Assignment =>
Below are records. Find each line in them that holds the word "AUDIO" and copy it.

Exercise materials =>
++++++

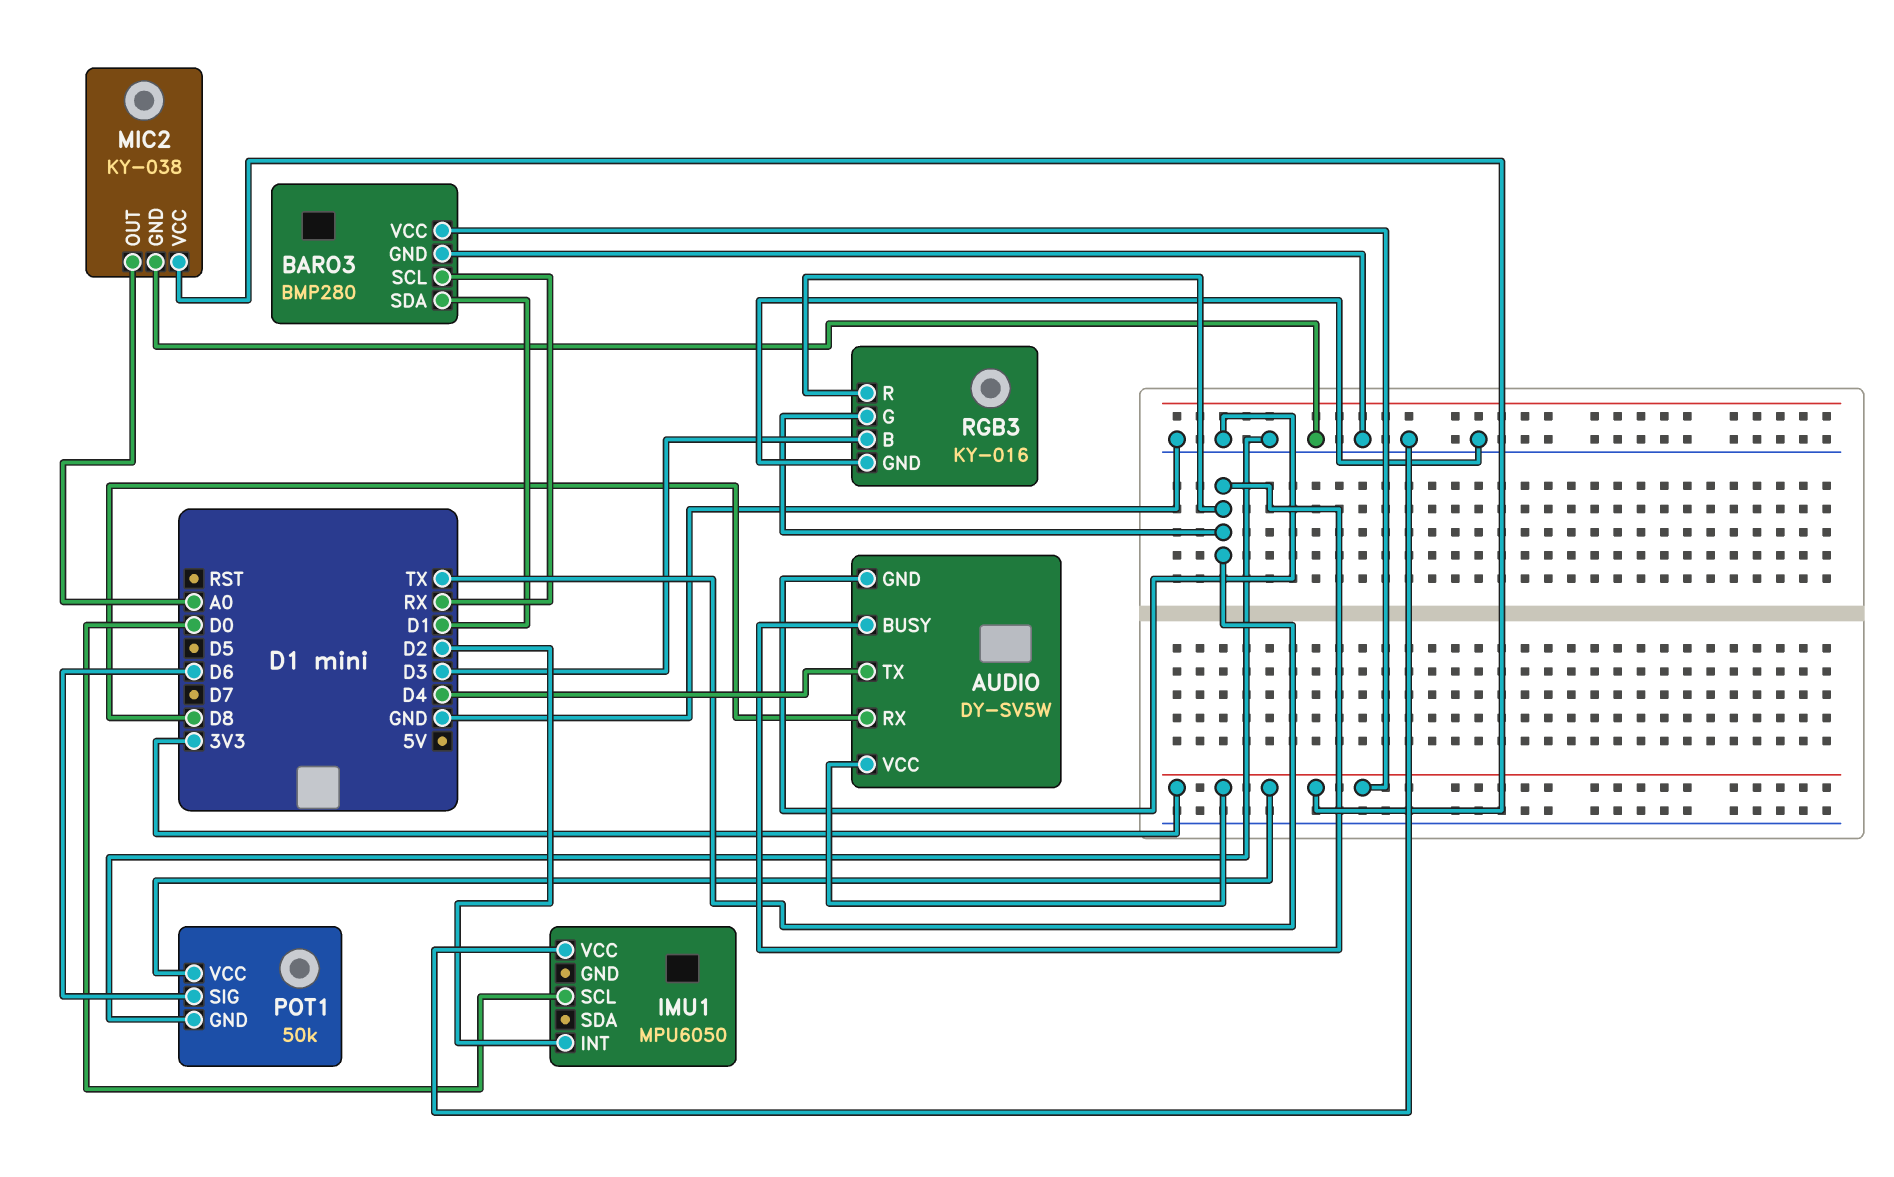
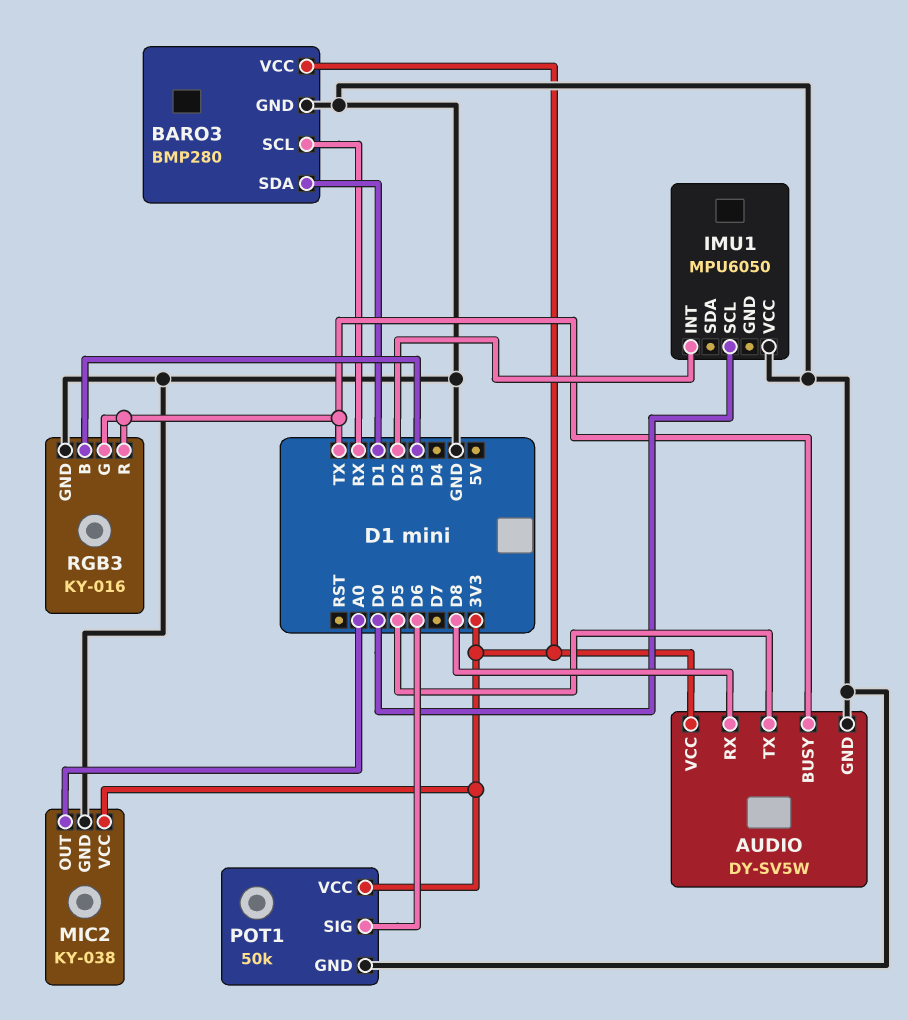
AUDIO pin TX: D4 -> D5

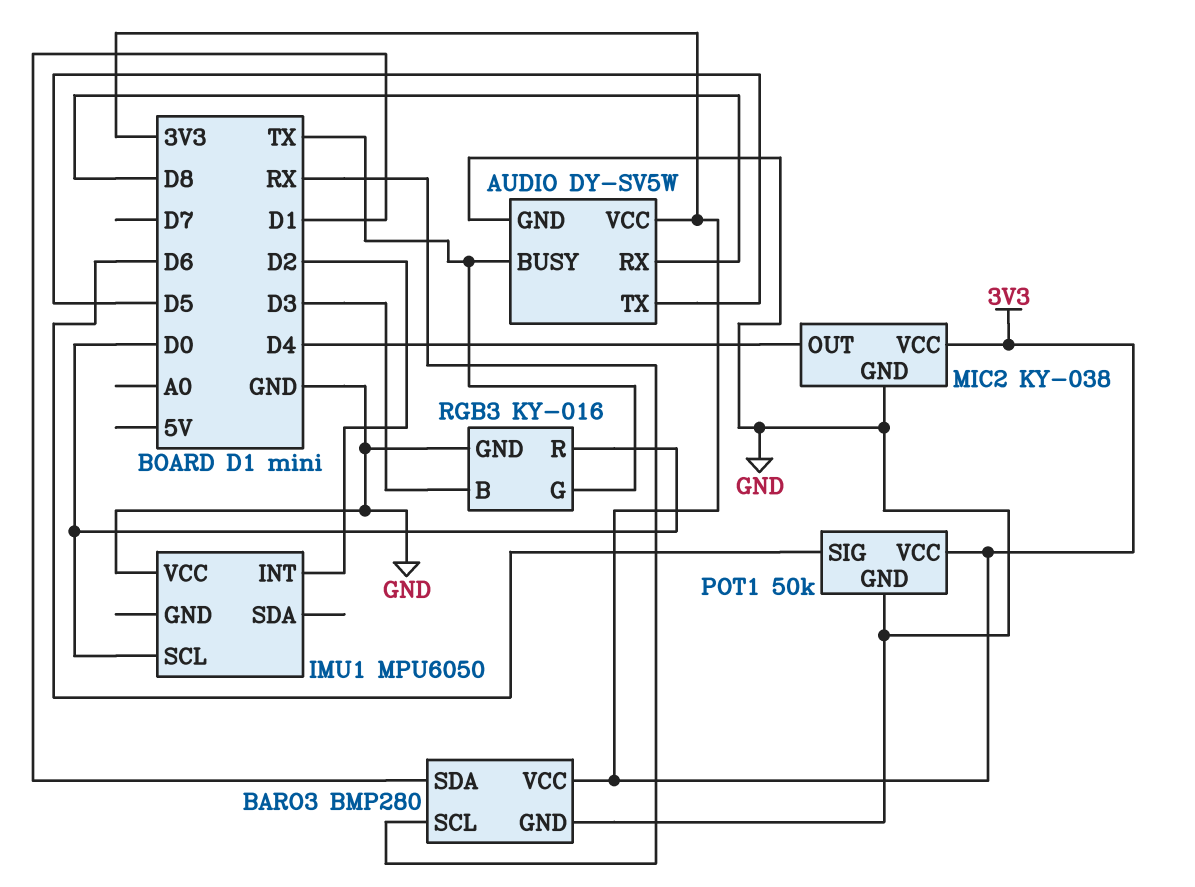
MIC2 pin OUT: A0 -> D4
RGB3 pin R: TX -> D0

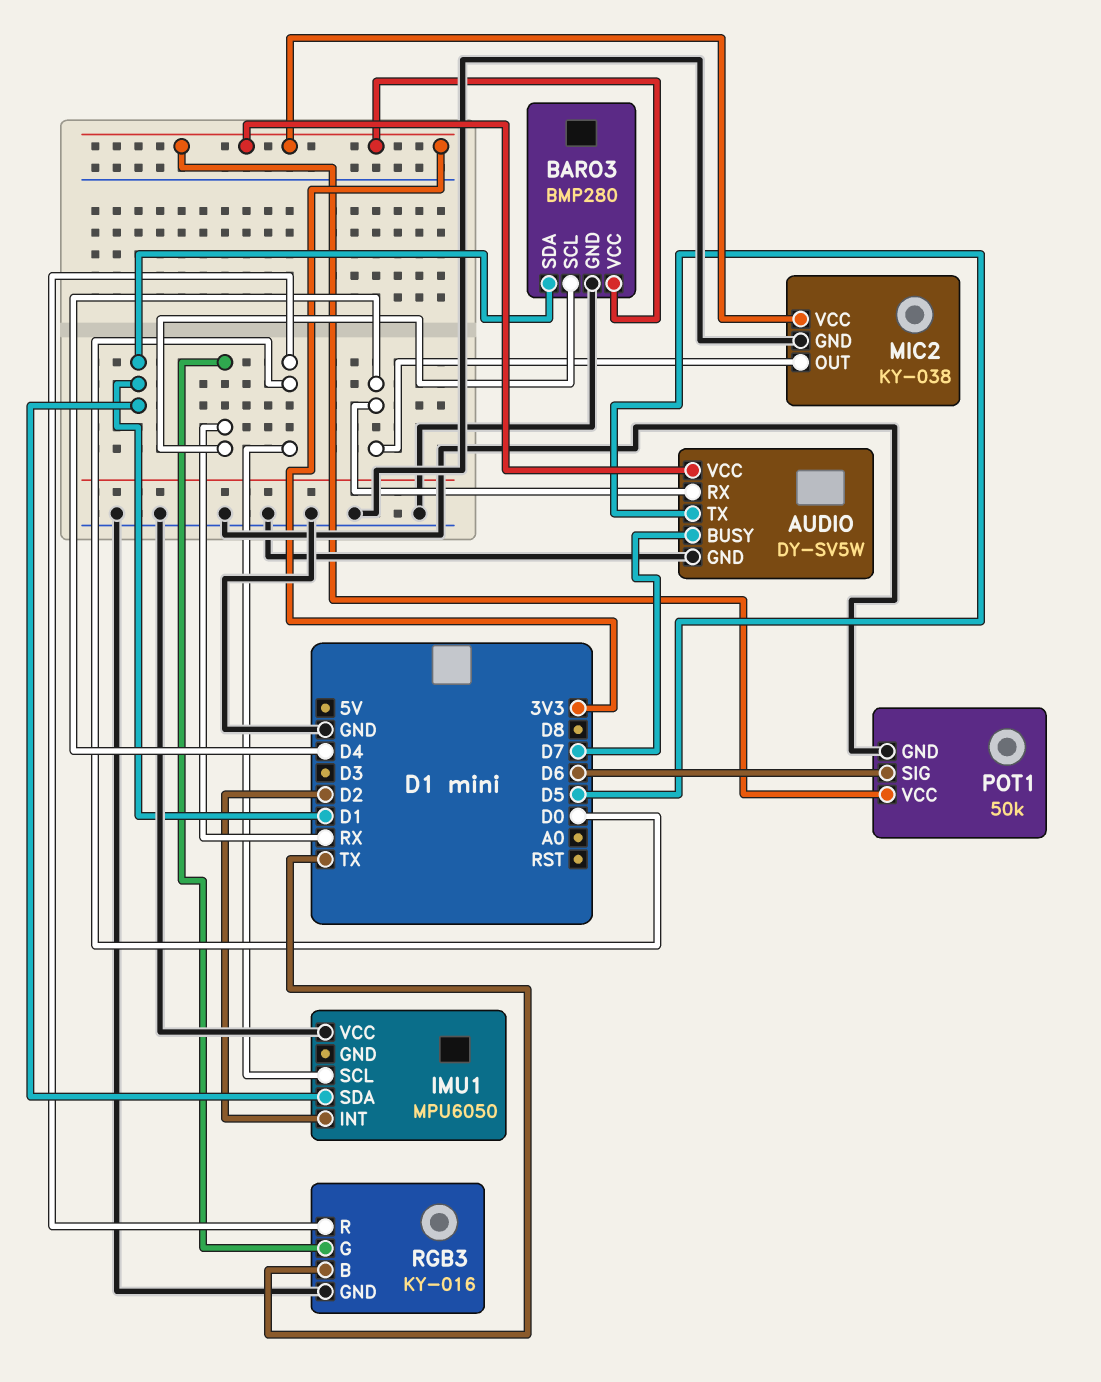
AUDIO pin BUSY: TX -> D7
AUDIO pin RX: D8 -> D4
IMU1 pin SDA: none -> D1
RGB3 pin B: D3 -> TX
RGB3 pin G: TX -> RX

++++++

Task result =>
AUDIO pin TX: D4 -> D5
AUDIO pin BUSY: TX -> D7
AUDIO pin RX: D8 -> D4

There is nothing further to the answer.